Source data:

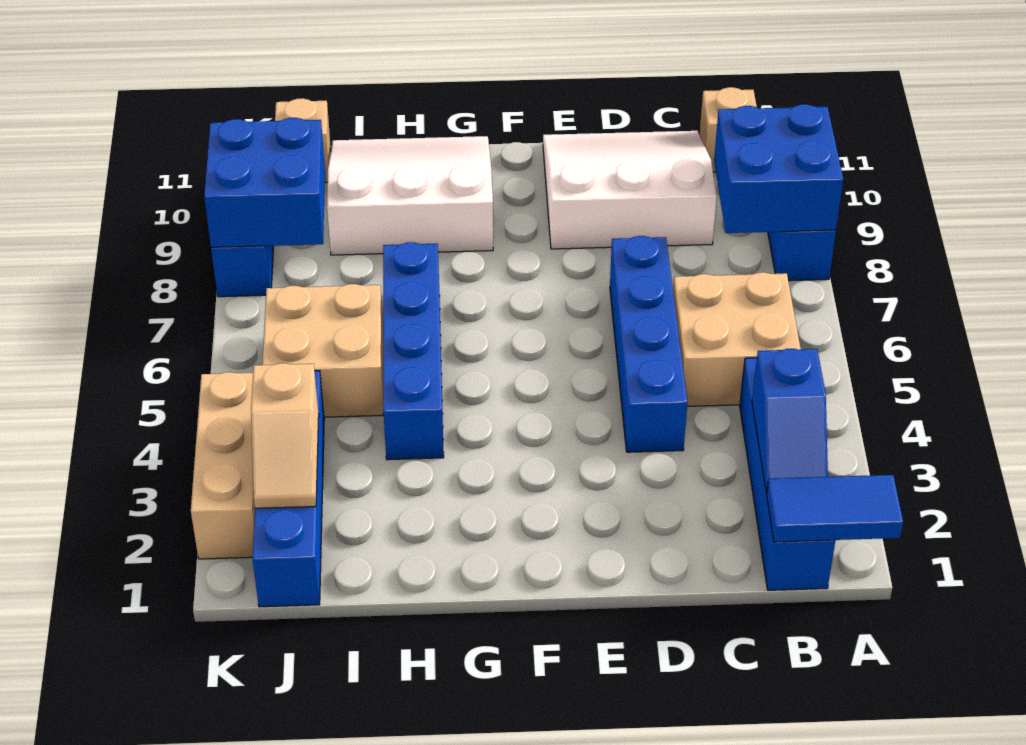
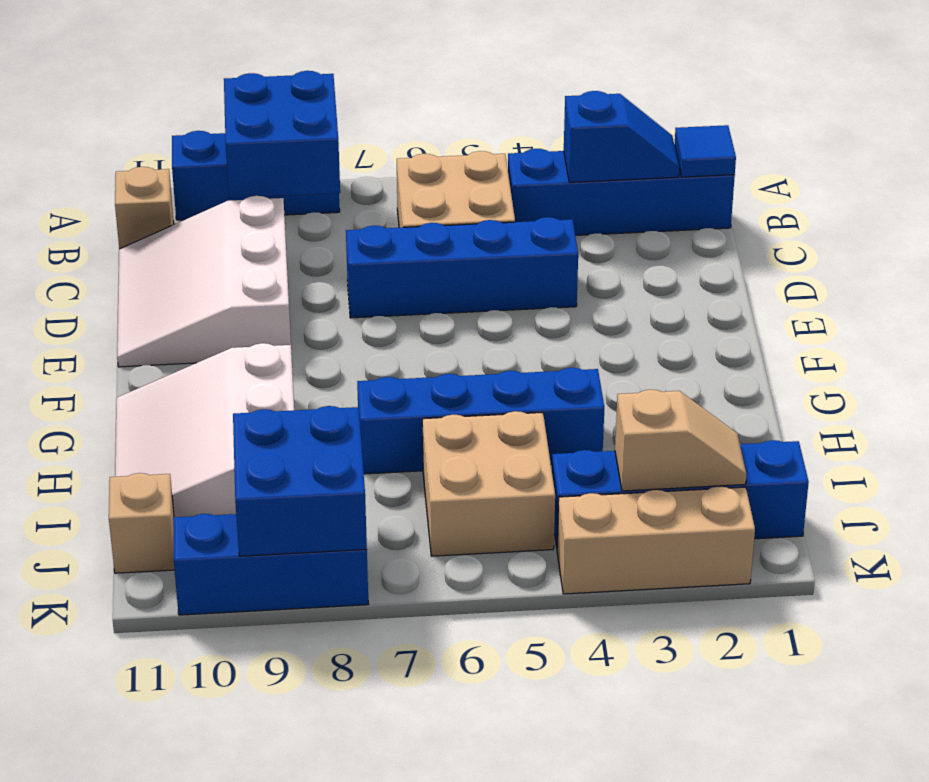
blue tile A1:B1 level 2 -> blue tile B1 level 2

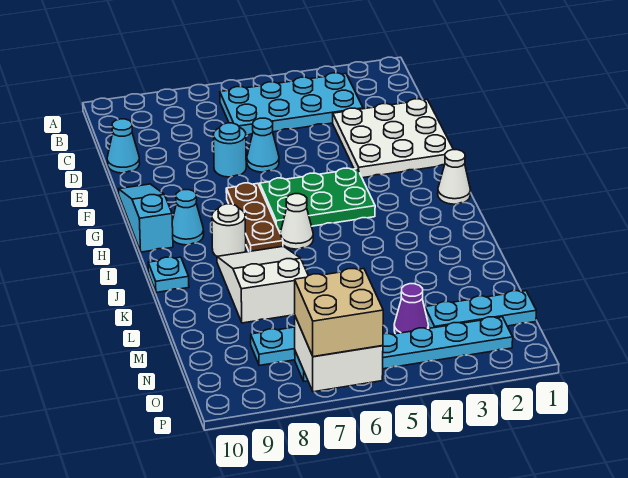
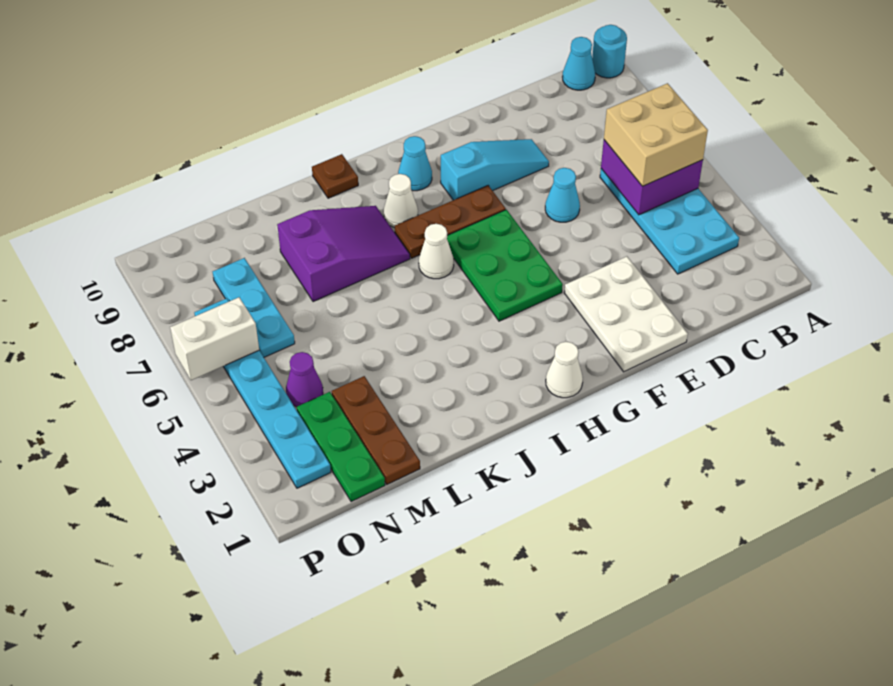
none -> purple brick B5:C6 level 2
white plate D1:F3 level 1 -> white plate E1:F3 level 1
cyan cone D10 level 1 -> cyan cone B10 level 1
cyan round brick E7 level 1 -> cyan round brick A10 level 1
cyan slope F10:H10 level 1 top H -> cyan slope E8:G8 level 1 top G
white round brick I8 level 1 -> white cone I8 level 1
white slope J7:L8 level 1 top L -> purple slope J7:L8 level 1 top L
cyan plate J10 level 1 -> brown plate J10 level 1
none -> brown plate M1:M3 level 1
cyan plate N1:N3 level 1 -> green plate N1:N3 level 1
white brick O6:P7 level 2 -> white brick O6:P6 level 2
tan brick O6:P7 level 3 -> tan brick B5:C6 level 3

Requirement:
Copy, without any change, the run of lines from the one with "white round brick" through the end of the entries above.

Reply:
white round brick I8 level 1 -> white cone I8 level 1
white slope J7:L8 level 1 top L -> purple slope J7:L8 level 1 top L
cyan plate J10 level 1 -> brown plate J10 level 1
none -> brown plate M1:M3 level 1
cyan plate N1:N3 level 1 -> green plate N1:N3 level 1
white brick O6:P7 level 2 -> white brick O6:P6 level 2
tan brick O6:P7 level 3 -> tan brick B5:C6 level 3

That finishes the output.